EXERCISE -
Would you write out the records below exactly as given?

DATA PROVIDED -
******

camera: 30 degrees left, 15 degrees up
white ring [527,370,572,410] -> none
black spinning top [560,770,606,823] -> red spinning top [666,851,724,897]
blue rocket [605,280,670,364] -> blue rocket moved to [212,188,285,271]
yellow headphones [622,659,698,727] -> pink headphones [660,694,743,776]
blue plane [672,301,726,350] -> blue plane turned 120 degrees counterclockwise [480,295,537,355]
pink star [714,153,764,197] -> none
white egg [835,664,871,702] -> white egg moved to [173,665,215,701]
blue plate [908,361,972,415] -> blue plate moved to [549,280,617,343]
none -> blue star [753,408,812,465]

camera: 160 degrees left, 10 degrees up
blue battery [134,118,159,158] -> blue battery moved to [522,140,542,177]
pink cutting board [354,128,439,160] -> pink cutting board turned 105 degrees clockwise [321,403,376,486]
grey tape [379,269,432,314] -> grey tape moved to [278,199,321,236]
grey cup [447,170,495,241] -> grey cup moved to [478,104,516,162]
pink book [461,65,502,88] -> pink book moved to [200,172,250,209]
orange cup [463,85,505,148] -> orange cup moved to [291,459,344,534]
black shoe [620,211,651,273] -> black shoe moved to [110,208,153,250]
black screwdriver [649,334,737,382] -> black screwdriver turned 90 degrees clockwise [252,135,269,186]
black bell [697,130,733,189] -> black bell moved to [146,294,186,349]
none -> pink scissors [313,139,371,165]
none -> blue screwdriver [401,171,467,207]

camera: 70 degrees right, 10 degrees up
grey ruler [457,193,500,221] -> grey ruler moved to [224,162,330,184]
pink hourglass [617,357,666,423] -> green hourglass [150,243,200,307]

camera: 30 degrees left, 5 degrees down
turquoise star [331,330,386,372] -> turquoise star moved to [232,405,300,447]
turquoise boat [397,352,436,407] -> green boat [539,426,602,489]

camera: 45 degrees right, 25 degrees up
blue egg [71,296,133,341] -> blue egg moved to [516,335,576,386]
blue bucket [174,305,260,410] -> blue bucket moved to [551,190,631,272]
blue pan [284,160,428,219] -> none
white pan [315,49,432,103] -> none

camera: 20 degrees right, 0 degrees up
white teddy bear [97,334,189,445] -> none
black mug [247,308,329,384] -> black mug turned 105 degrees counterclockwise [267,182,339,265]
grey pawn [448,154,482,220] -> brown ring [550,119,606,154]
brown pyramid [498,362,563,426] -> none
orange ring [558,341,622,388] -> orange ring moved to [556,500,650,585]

******

TASK ANSWER -
camera: 30 degrees left, 15 degrees up
white ring [527,370,572,410] -> none
black spinning top [560,770,606,823] -> red spinning top [666,851,724,897]
blue rocket [605,280,670,364] -> blue rocket moved to [212,188,285,271]
yellow headphones [622,659,698,727] -> pink headphones [660,694,743,776]
blue plane [672,301,726,350] -> blue plane turned 120 degrees counterclockwise [480,295,537,355]
pink star [714,153,764,197] -> none
white egg [835,664,871,702] -> white egg moved to [173,665,215,701]
blue plate [908,361,972,415] -> blue plate moved to [549,280,617,343]
none -> blue star [753,408,812,465]

camera: 160 degrees left, 10 degrees up
blue battery [134,118,159,158] -> blue battery moved to [522,140,542,177]
pink cutting board [354,128,439,160] -> pink cutting board turned 105 degrees clockwise [321,403,376,486]
grey tape [379,269,432,314] -> grey tape moved to [278,199,321,236]
grey cup [447,170,495,241] -> grey cup moved to [478,104,516,162]
pink book [461,65,502,88] -> pink book moved to [200,172,250,209]
orange cup [463,85,505,148] -> orange cup moved to [291,459,344,534]
black shoe [620,211,651,273] -> black shoe moved to [110,208,153,250]
black screwdriver [649,334,737,382] -> black screwdriver turned 90 degrees clockwise [252,135,269,186]
black bell [697,130,733,189] -> black bell moved to [146,294,186,349]
none -> pink scissors [313,139,371,165]
none -> blue screwdriver [401,171,467,207]

camera: 70 degrees right, 10 degrees up
grey ruler [457,193,500,221] -> grey ruler moved to [224,162,330,184]
pink hourglass [617,357,666,423] -> green hourglass [150,243,200,307]

camera: 30 degrees left, 5 degrees down
turquoise star [331,330,386,372] -> turquoise star moved to [232,405,300,447]
turquoise boat [397,352,436,407] -> green boat [539,426,602,489]

camera: 45 degrees right, 25 degrees up
blue egg [71,296,133,341] -> blue egg moved to [516,335,576,386]
blue bucket [174,305,260,410] -> blue bucket moved to [551,190,631,272]
blue pan [284,160,428,219] -> none
white pan [315,49,432,103] -> none

camera: 20 degrees right, 0 degrees up
white teddy bear [97,334,189,445] -> none
black mug [247,308,329,384] -> black mug turned 105 degrees counterclockwise [267,182,339,265]
grey pawn [448,154,482,220] -> brown ring [550,119,606,154]
brown pyramid [498,362,563,426] -> none
orange ring [558,341,622,388] -> orange ring moved to [556,500,650,585]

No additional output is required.